WHAT TO WORK ON: Return the data below in full. Keep each character unchanged.

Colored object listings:

·····

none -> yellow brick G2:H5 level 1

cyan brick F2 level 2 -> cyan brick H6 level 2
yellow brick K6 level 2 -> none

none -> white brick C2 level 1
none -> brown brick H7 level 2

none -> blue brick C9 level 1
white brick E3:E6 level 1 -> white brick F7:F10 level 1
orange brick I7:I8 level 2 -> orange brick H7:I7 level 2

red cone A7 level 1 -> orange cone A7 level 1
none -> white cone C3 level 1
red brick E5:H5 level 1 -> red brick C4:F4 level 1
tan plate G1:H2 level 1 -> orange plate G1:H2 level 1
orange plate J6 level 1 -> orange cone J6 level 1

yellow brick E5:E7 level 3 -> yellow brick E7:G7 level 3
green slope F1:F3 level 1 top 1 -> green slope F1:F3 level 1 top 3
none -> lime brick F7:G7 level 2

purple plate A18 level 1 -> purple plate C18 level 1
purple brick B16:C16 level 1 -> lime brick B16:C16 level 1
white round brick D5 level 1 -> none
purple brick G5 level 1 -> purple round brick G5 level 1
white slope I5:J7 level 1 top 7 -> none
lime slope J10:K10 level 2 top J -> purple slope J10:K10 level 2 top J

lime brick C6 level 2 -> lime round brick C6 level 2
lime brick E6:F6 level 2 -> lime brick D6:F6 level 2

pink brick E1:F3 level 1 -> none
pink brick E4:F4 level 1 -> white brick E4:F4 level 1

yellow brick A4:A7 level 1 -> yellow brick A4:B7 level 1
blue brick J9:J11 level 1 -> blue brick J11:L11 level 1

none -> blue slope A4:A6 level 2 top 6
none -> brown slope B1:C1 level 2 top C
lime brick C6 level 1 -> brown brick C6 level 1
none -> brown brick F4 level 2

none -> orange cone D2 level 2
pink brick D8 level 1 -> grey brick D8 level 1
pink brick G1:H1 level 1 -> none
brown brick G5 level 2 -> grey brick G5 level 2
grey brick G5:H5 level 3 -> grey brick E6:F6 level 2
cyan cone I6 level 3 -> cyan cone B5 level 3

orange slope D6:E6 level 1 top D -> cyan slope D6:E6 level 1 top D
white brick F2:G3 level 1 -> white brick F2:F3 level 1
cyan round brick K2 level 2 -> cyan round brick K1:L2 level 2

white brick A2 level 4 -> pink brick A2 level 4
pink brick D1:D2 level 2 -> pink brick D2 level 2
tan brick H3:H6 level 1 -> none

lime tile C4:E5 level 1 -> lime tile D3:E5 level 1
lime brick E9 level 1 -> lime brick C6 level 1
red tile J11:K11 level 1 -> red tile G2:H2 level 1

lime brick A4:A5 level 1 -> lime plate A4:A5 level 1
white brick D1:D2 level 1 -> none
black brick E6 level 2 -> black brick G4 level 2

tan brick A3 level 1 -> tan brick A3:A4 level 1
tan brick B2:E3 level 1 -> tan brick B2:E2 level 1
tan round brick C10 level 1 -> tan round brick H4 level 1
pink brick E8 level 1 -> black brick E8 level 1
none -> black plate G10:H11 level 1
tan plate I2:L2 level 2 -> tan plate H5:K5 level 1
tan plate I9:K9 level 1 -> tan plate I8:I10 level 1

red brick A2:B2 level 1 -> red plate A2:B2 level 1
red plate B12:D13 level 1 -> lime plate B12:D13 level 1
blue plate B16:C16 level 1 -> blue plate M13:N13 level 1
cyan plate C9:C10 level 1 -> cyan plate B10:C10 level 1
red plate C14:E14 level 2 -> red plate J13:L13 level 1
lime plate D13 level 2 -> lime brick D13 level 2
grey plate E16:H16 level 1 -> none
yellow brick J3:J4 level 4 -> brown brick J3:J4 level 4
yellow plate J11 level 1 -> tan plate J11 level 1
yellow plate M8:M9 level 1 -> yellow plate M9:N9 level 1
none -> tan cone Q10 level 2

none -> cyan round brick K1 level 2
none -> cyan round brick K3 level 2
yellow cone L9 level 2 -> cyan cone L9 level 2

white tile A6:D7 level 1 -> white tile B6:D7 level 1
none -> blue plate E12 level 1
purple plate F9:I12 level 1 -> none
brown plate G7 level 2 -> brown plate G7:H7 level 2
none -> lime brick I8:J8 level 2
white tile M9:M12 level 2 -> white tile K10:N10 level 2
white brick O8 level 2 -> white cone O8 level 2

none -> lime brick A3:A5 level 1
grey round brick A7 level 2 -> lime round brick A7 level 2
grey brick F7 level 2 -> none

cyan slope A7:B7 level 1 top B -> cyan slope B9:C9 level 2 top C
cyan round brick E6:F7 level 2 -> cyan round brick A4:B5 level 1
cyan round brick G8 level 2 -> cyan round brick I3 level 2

·····

RESPONSE BOX:
none -> yellow brick G2:H5 level 1

cyan brick F2 level 2 -> cyan brick H6 level 2
yellow brick K6 level 2 -> none

none -> white brick C2 level 1
none -> brown brick H7 level 2

none -> blue brick C9 level 1
white brick E3:E6 level 1 -> white brick F7:F10 level 1
orange brick I7:I8 level 2 -> orange brick H7:I7 level 2

red cone A7 level 1 -> orange cone A7 level 1
none -> white cone C3 level 1
red brick E5:H5 level 1 -> red brick C4:F4 level 1
tan plate G1:H2 level 1 -> orange plate G1:H2 level 1
orange plate J6 level 1 -> orange cone J6 level 1

yellow brick E5:E7 level 3 -> yellow brick E7:G7 level 3
green slope F1:F3 level 1 top 1 -> green slope F1:F3 level 1 top 3
none -> lime brick F7:G7 level 2

purple plate A18 level 1 -> purple plate C18 level 1
purple brick B16:C16 level 1 -> lime brick B16:C16 level 1
white round brick D5 level 1 -> none
purple brick G5 level 1 -> purple round brick G5 level 1
white slope I5:J7 level 1 top 7 -> none
lime slope J10:K10 level 2 top J -> purple slope J10:K10 level 2 top J

lime brick C6 level 2 -> lime round brick C6 level 2
lime brick E6:F6 level 2 -> lime brick D6:F6 level 2

pink brick E1:F3 level 1 -> none
pink brick E4:F4 level 1 -> white brick E4:F4 level 1

yellow brick A4:A7 level 1 -> yellow brick A4:B7 level 1
blue brick J9:J11 level 1 -> blue brick J11:L11 level 1

none -> blue slope A4:A6 level 2 top 6
none -> brown slope B1:C1 level 2 top C
lime brick C6 level 1 -> brown brick C6 level 1
none -> brown brick F4 level 2

none -> orange cone D2 level 2
pink brick D8 level 1 -> grey brick D8 level 1
pink brick G1:H1 level 1 -> none
brown brick G5 level 2 -> grey brick G5 level 2
grey brick G5:H5 level 3 -> grey brick E6:F6 level 2
cyan cone I6 level 3 -> cyan cone B5 level 3

orange slope D6:E6 level 1 top D -> cyan slope D6:E6 level 1 top D
white brick F2:G3 level 1 -> white brick F2:F3 level 1
cyan round brick K2 level 2 -> cyan round brick K1:L2 level 2

white brick A2 level 4 -> pink brick A2 level 4
pink brick D1:D2 level 2 -> pink brick D2 level 2
tan brick H3:H6 level 1 -> none

lime tile C4:E5 level 1 -> lime tile D3:E5 level 1
lime brick E9 level 1 -> lime brick C6 level 1
red tile J11:K11 level 1 -> red tile G2:H2 level 1

lime brick A4:A5 level 1 -> lime plate A4:A5 level 1
white brick D1:D2 level 1 -> none
black brick E6 level 2 -> black brick G4 level 2

tan brick A3 level 1 -> tan brick A3:A4 level 1
tan brick B2:E3 level 1 -> tan brick B2:E2 level 1
tan round brick C10 level 1 -> tan round brick H4 level 1
pink brick E8 level 1 -> black brick E8 level 1
none -> black plate G10:H11 level 1
tan plate I2:L2 level 2 -> tan plate H5:K5 level 1
tan plate I9:K9 level 1 -> tan plate I8:I10 level 1

red brick A2:B2 level 1 -> red plate A2:B2 level 1
red plate B12:D13 level 1 -> lime plate B12:D13 level 1
blue plate B16:C16 level 1 -> blue plate M13:N13 level 1
cyan plate C9:C10 level 1 -> cyan plate B10:C10 level 1
red plate C14:E14 level 2 -> red plate J13:L13 level 1
lime plate D13 level 2 -> lime brick D13 level 2
grey plate E16:H16 level 1 -> none
yellow brick J3:J4 level 4 -> brown brick J3:J4 level 4
yellow plate J11 level 1 -> tan plate J11 level 1
yellow plate M8:M9 level 1 -> yellow plate M9:N9 level 1
none -> tan cone Q10 level 2

none -> cyan round brick K1 level 2
none -> cyan round brick K3 level 2
yellow cone L9 level 2 -> cyan cone L9 level 2

white tile A6:D7 level 1 -> white tile B6:D7 level 1
none -> blue plate E12 level 1
purple plate F9:I12 level 1 -> none
brown plate G7 level 2 -> brown plate G7:H7 level 2
none -> lime brick I8:J8 level 2
white tile M9:M12 level 2 -> white tile K10:N10 level 2
white brick O8 level 2 -> white cone O8 level 2

none -> lime brick A3:A5 level 1
grey round brick A7 level 2 -> lime round brick A7 level 2
grey brick F7 level 2 -> none

cyan slope A7:B7 level 1 top B -> cyan slope B9:C9 level 2 top C
cyan round brick E6:F7 level 2 -> cyan round brick A4:B5 level 1
cyan round brick G8 level 2 -> cyan round brick I3 level 2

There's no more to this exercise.